START DATA FOR REVIEW

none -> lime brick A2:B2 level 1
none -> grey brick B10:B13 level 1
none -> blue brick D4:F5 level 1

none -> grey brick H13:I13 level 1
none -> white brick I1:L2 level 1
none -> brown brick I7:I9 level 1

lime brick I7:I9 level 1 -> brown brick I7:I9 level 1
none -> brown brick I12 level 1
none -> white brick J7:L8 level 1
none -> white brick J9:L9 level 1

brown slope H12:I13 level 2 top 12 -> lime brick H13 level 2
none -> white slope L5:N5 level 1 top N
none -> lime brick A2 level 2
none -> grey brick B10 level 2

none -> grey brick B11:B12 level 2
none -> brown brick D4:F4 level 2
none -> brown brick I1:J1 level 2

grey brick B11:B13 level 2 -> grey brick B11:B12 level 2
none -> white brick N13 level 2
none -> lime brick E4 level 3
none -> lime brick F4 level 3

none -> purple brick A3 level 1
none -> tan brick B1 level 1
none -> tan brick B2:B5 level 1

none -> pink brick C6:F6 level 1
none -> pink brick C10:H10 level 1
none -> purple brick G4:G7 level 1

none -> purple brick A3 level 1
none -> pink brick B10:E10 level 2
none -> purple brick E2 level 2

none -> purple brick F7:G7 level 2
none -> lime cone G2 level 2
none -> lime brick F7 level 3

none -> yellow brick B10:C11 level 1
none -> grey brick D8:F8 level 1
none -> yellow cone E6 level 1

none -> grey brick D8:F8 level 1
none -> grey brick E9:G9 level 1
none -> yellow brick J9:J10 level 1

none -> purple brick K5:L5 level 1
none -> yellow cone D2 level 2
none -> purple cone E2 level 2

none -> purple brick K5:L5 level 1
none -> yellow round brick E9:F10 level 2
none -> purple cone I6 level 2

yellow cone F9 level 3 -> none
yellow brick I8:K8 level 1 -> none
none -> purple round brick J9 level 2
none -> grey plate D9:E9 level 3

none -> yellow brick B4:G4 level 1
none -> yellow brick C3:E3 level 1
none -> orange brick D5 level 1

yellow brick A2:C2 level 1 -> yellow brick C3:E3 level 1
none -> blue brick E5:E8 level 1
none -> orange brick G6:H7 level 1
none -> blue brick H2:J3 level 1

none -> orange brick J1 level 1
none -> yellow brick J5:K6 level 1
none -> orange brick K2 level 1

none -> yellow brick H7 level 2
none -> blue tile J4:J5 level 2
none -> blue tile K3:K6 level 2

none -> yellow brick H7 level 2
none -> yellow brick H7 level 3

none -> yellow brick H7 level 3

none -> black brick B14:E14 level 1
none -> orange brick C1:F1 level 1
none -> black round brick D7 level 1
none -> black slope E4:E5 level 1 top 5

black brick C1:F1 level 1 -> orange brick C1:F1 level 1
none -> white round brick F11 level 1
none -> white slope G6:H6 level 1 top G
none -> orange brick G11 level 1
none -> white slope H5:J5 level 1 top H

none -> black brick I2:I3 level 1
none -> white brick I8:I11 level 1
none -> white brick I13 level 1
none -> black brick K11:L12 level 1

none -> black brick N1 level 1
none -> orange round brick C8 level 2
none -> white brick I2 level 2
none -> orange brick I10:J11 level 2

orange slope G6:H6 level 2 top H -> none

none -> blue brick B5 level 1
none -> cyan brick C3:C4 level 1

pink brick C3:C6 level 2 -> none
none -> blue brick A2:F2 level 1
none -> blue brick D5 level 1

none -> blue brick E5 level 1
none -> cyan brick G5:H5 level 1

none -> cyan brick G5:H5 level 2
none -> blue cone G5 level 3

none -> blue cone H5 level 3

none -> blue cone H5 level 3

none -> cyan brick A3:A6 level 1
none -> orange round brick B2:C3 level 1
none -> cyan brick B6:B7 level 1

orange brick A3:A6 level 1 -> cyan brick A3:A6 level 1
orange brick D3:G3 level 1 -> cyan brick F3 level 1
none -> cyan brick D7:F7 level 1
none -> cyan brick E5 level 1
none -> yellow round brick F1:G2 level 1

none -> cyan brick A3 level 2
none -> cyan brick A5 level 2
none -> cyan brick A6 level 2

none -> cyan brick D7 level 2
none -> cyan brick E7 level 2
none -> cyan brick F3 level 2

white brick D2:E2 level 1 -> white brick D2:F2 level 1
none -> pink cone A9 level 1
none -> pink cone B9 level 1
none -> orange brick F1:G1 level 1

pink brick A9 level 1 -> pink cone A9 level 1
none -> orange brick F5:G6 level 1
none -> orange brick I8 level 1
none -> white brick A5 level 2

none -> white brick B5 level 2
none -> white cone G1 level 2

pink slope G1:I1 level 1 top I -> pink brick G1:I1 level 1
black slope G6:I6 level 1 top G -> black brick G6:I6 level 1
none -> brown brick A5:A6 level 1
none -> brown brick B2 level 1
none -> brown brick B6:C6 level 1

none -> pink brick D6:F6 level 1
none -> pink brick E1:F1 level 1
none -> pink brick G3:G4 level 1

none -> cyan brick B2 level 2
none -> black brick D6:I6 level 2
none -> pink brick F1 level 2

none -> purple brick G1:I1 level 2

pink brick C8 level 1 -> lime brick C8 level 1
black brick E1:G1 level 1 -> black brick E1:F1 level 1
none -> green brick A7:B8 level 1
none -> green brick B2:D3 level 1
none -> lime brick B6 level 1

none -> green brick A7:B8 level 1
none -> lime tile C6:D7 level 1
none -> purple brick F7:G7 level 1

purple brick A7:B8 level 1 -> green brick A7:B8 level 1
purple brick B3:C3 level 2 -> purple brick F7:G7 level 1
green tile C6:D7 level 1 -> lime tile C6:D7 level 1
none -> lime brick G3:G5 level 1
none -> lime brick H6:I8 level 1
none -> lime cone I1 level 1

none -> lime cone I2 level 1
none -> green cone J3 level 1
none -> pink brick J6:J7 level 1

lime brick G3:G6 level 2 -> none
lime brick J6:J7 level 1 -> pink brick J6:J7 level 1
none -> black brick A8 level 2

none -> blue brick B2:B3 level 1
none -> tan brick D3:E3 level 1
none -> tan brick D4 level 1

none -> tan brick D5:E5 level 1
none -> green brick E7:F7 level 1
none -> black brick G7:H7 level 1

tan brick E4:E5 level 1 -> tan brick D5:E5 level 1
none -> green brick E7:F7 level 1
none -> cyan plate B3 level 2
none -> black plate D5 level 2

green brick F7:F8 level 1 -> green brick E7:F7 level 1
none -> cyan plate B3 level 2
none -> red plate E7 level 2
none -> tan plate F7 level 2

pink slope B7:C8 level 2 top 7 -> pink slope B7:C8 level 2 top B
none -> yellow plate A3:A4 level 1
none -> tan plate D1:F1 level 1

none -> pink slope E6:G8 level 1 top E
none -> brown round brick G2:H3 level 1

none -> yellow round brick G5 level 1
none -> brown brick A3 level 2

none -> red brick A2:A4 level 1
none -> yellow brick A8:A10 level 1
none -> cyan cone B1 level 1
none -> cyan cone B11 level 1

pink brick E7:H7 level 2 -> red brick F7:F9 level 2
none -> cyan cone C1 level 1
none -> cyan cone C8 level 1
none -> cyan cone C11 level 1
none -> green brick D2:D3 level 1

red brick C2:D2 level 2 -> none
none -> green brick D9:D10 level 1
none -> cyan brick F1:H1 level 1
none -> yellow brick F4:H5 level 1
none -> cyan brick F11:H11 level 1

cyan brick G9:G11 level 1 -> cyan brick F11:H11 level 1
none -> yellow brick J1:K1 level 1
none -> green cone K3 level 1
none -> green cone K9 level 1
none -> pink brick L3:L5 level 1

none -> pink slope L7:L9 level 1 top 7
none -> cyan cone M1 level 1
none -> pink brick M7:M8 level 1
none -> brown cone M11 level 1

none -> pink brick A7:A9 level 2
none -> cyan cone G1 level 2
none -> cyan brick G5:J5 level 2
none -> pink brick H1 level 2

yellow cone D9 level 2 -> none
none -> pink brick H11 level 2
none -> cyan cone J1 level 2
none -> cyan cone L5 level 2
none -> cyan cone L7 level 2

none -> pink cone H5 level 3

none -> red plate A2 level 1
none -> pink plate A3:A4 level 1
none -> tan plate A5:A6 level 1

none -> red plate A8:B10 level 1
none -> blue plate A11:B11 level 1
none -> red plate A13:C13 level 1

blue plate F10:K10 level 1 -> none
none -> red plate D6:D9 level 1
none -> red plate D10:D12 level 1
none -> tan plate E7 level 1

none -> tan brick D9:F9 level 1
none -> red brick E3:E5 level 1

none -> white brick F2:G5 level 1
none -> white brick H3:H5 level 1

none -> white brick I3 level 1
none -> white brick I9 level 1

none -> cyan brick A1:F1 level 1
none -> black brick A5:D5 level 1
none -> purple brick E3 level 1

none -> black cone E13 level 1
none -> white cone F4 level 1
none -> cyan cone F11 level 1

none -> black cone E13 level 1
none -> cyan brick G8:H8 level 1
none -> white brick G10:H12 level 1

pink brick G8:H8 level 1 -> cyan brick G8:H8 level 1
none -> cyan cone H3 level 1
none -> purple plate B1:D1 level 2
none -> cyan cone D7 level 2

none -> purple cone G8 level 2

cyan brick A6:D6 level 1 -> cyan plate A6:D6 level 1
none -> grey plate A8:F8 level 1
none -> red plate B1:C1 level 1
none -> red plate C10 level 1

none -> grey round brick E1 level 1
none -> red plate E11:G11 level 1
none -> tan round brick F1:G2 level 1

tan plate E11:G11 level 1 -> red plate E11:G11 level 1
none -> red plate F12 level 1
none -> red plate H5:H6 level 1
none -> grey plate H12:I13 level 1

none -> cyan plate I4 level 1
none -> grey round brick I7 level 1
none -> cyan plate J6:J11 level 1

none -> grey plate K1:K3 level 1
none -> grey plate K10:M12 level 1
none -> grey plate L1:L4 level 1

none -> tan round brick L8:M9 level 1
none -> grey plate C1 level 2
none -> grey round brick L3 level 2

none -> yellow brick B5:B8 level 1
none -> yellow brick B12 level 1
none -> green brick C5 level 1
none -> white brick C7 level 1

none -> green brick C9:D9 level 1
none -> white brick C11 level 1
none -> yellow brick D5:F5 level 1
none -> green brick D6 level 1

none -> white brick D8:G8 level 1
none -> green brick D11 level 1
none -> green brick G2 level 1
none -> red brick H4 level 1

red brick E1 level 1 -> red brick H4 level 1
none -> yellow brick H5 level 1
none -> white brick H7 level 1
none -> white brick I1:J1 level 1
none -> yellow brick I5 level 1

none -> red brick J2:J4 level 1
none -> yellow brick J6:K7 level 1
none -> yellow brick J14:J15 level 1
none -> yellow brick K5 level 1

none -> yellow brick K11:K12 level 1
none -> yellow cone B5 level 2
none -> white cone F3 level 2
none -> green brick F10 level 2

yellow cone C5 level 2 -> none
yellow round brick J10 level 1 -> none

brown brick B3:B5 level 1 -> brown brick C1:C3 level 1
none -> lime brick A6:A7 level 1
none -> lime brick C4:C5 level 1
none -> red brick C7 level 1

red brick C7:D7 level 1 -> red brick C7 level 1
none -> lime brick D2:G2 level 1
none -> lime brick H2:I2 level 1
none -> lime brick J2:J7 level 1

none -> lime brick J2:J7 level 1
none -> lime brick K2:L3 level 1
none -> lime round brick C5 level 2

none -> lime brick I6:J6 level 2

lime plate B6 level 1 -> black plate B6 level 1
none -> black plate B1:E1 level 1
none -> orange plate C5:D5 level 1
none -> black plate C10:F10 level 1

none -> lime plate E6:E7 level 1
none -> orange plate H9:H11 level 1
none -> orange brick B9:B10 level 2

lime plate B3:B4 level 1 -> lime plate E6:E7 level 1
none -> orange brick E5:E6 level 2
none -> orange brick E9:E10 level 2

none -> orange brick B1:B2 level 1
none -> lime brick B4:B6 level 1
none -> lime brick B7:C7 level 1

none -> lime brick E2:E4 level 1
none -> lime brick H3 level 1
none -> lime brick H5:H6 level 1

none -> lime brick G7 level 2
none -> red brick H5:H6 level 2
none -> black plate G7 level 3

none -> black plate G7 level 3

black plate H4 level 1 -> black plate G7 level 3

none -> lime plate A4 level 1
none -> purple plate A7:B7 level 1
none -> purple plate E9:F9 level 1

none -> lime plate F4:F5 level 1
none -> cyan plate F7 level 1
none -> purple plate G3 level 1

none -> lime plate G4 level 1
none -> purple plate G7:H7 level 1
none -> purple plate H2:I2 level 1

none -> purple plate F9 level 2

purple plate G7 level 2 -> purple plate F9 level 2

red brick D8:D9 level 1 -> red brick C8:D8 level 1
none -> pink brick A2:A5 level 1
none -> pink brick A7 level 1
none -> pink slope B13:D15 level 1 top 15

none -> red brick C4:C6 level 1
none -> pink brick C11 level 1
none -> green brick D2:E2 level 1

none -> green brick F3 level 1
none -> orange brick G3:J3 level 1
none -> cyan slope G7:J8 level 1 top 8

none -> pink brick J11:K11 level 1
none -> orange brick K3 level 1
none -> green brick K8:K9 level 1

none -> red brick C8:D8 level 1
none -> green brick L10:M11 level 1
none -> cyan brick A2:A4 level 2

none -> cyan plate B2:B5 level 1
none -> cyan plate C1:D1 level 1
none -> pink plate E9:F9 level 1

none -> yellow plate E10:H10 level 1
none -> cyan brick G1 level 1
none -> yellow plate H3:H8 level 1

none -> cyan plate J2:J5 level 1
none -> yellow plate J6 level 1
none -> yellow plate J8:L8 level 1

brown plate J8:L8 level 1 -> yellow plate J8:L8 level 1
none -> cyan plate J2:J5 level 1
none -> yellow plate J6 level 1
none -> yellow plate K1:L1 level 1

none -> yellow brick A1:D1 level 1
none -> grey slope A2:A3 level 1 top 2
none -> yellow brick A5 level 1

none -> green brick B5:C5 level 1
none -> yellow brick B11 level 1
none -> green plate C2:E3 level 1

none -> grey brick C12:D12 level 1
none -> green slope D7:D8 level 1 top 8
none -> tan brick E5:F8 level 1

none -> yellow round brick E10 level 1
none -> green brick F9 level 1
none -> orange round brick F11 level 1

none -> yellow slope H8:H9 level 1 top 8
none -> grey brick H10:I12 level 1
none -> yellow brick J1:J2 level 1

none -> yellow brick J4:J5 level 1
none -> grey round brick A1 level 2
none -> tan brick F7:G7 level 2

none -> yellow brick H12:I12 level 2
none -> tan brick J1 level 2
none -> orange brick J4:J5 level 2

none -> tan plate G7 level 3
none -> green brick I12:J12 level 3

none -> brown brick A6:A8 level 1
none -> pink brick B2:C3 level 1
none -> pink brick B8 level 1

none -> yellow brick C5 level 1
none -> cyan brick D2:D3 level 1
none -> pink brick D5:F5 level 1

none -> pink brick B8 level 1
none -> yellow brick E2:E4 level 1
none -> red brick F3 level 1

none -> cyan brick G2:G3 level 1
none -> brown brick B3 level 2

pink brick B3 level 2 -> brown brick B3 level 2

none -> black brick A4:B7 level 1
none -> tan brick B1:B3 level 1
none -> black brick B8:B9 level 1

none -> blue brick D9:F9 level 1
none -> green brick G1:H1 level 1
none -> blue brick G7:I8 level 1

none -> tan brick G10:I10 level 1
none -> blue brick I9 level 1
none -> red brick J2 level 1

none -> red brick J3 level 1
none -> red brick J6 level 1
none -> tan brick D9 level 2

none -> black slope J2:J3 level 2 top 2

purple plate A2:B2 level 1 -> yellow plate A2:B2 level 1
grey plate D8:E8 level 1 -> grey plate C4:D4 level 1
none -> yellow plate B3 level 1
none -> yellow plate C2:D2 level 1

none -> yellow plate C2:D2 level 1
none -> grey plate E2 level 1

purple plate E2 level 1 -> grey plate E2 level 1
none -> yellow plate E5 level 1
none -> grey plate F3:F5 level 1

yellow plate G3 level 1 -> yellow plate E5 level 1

END DATA FOR REVIEW

WHAT TO WORK ON: From the entries above, return exactly the line containing "none -> lime brick C4:C5 level 1", the line containing "none -> lime brick G7 level 2", and all lines between, and nothing else.

TASK SOLUTION:
none -> lime brick C4:C5 level 1
none -> red brick C7 level 1

red brick C7:D7 level 1 -> red brick C7 level 1
none -> lime brick D2:G2 level 1
none -> lime brick H2:I2 level 1
none -> lime brick J2:J7 level 1

none -> lime brick J2:J7 level 1
none -> lime brick K2:L3 level 1
none -> lime round brick C5 level 2

none -> lime brick I6:J6 level 2

lime plate B6 level 1 -> black plate B6 level 1
none -> black plate B1:E1 level 1
none -> orange plate C5:D5 level 1
none -> black plate C10:F10 level 1

none -> lime plate E6:E7 level 1
none -> orange plate H9:H11 level 1
none -> orange brick B9:B10 level 2

lime plate B3:B4 level 1 -> lime plate E6:E7 level 1
none -> orange brick E5:E6 level 2
none -> orange brick E9:E10 level 2

none -> orange brick B1:B2 level 1
none -> lime brick B4:B6 level 1
none -> lime brick B7:C7 level 1

none -> lime brick E2:E4 level 1
none -> lime brick H3 level 1
none -> lime brick H5:H6 level 1

none -> lime brick G7 level 2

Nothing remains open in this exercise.